<<<<

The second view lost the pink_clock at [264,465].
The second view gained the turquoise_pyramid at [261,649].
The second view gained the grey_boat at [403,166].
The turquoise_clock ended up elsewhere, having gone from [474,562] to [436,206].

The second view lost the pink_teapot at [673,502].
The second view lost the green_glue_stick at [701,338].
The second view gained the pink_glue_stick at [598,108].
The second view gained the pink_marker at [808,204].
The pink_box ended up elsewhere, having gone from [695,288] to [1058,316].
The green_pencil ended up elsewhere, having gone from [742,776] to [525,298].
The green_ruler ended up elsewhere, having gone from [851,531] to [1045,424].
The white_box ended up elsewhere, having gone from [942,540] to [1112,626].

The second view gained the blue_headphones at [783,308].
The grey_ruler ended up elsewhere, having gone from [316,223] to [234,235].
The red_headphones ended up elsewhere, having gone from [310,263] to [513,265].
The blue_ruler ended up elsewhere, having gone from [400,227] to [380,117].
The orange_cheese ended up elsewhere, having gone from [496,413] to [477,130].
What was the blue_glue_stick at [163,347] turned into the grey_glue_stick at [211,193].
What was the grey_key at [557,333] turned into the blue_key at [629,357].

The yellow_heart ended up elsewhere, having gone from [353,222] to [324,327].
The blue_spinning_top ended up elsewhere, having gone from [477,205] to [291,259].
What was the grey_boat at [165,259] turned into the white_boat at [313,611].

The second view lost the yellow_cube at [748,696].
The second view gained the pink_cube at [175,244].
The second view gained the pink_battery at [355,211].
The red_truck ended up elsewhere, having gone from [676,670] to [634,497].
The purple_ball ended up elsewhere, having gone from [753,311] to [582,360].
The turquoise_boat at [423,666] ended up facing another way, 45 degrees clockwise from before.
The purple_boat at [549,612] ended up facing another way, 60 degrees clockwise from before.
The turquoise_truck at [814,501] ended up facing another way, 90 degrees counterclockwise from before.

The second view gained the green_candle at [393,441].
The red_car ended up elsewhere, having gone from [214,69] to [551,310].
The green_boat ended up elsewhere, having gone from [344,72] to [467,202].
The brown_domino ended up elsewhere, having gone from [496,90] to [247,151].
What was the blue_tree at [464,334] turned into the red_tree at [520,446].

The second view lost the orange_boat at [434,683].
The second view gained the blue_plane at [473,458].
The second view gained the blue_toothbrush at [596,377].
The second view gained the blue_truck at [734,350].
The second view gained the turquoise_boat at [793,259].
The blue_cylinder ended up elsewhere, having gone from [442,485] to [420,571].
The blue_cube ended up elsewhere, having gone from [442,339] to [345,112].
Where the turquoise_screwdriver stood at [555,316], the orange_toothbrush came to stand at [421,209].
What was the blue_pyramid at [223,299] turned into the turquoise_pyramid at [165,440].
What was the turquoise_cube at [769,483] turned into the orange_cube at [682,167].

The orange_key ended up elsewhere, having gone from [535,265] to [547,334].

>>>>

EXERCISE BRIEF >>
Please show every line above that includes the word "What".

SOLUTION >>
What was the blue_glue_stick at [163,347] turned into the grey_glue_stick at [211,193].
What was the grey_key at [557,333] turned into the blue_key at [629,357].
What was the grey_boat at [165,259] turned into the white_boat at [313,611].
What was the blue_tree at [464,334] turned into the red_tree at [520,446].
What was the blue_pyramid at [223,299] turned into the turquoise_pyramid at [165,440].
What was the turquoise_cube at [769,483] turned into the orange_cube at [682,167].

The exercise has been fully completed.